-- Dataset section follows --

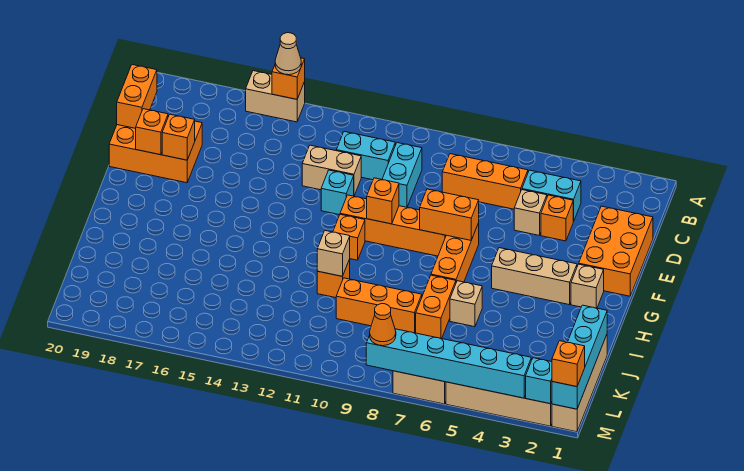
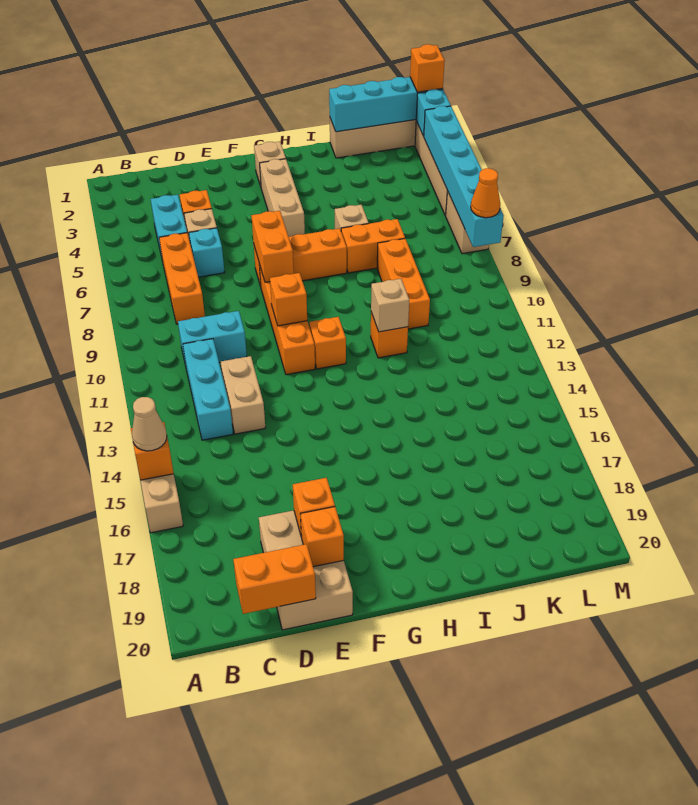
cyan brick C11:C12 level 1 -> cyan brick C11:C13 level 1
orange brick D1:F2 level 1 -> none
orange brick D18:E20 level 1 -> tan brick D18:E20 level 1
cyan brick E12 level 1 -> cyan brick D6 level 1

-- Dataset section concluded --

**Task to carry out:**
Any picture in the material is to be dropped; the rest is repeated exactly.

**Response:**
cyan brick C11:C12 level 1 -> cyan brick C11:C13 level 1
orange brick D1:F2 level 1 -> none
orange brick D18:E20 level 1 -> tan brick D18:E20 level 1
cyan brick E12 level 1 -> cyan brick D6 level 1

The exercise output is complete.